------ STUDY MATERIAL ------

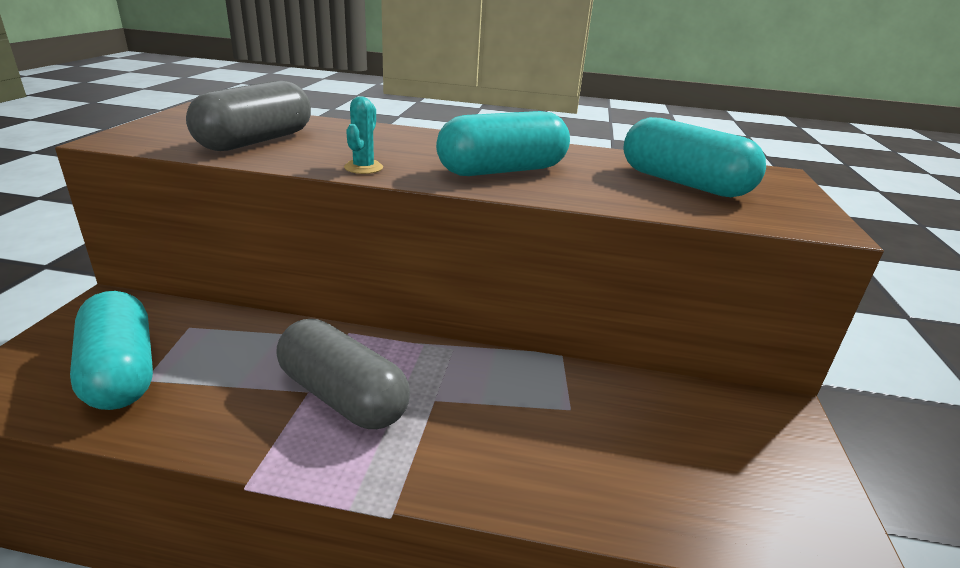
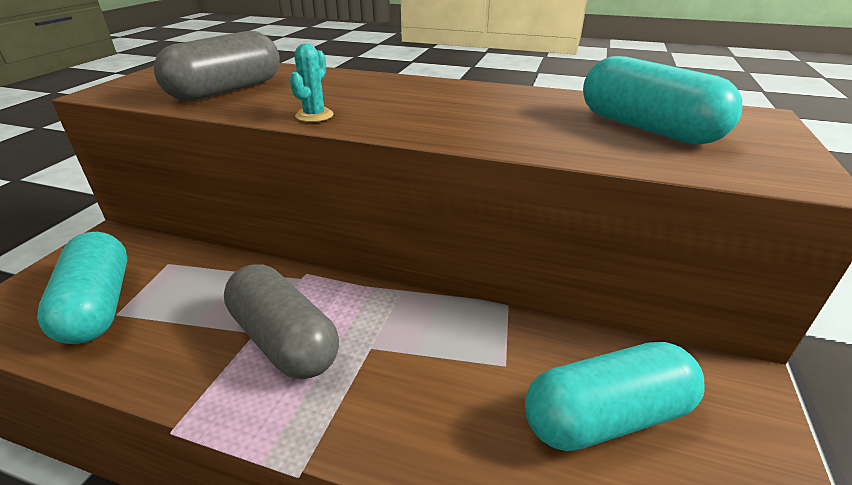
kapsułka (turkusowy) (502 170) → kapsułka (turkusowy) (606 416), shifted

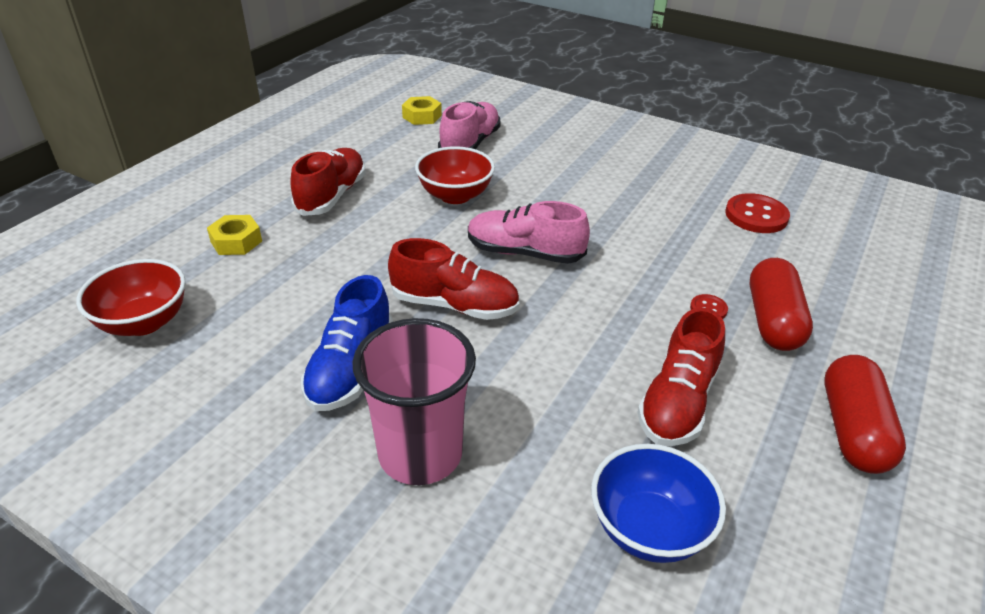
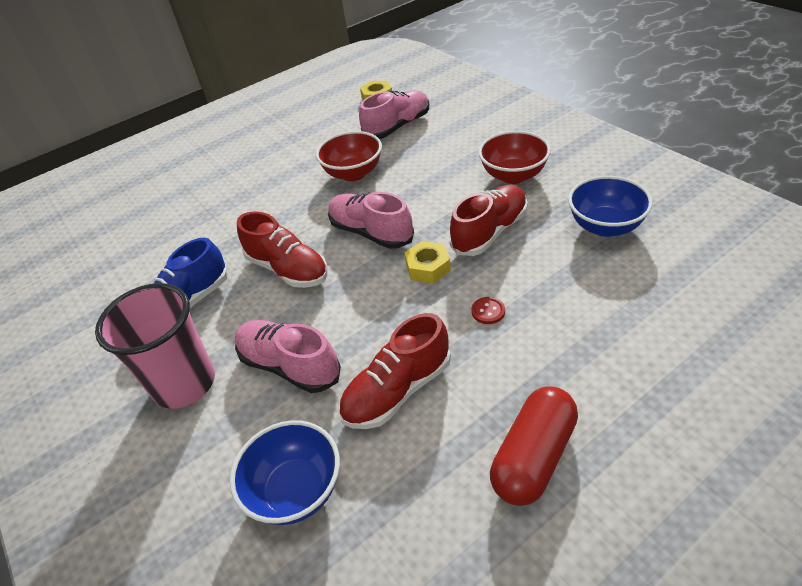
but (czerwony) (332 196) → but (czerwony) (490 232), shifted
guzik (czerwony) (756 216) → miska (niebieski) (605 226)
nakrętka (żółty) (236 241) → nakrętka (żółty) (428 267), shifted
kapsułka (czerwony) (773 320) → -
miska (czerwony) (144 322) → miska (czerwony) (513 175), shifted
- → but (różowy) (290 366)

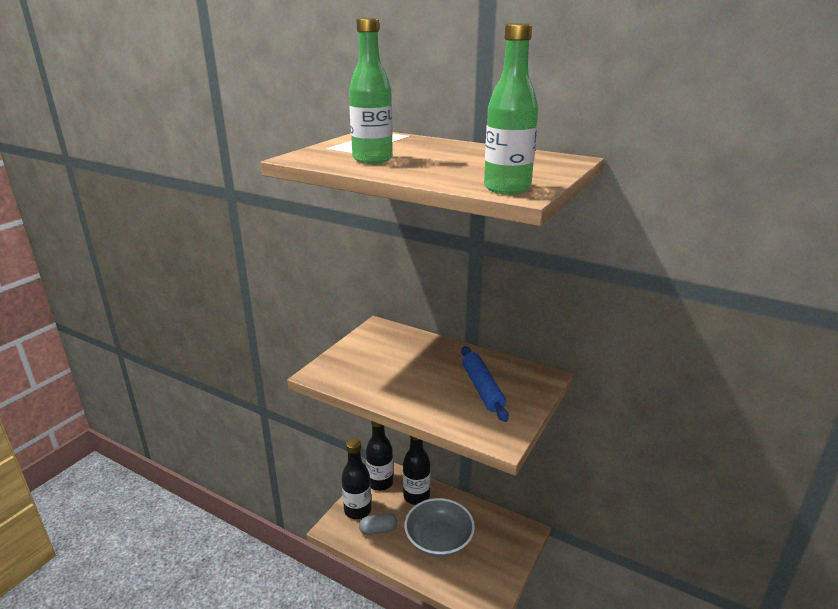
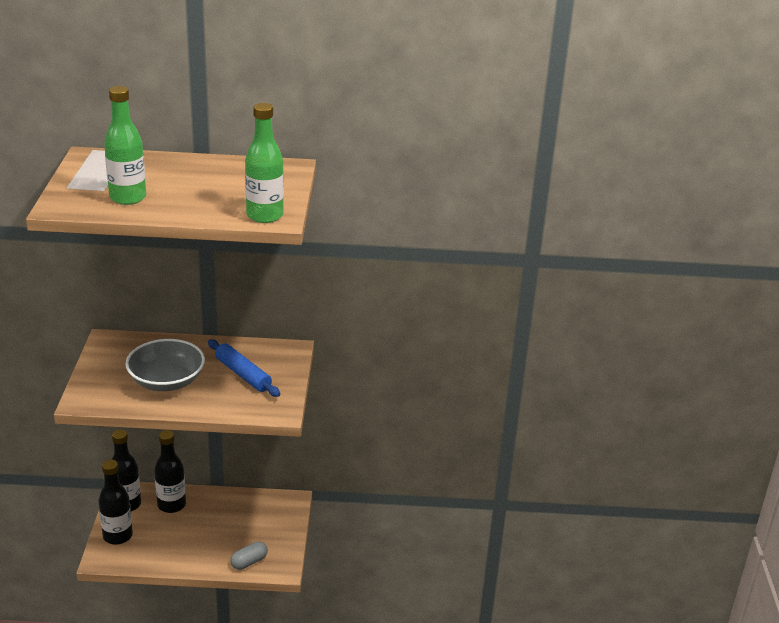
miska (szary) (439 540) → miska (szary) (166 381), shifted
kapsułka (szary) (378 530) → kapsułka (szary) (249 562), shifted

------

* _WORK REQUEST_
Beginning with the line that contains "- → but (różowy) (290 366)" and ending with the last line of the data above, output those lines exactly and nothing more, without any pictures.

* _TASK RESPONSE_
- → but (różowy) (290 366)

miska (szary) (439 540) → miska (szary) (166 381), shifted
kapsułka (szary) (378 530) → kapsułka (szary) (249 562), shifted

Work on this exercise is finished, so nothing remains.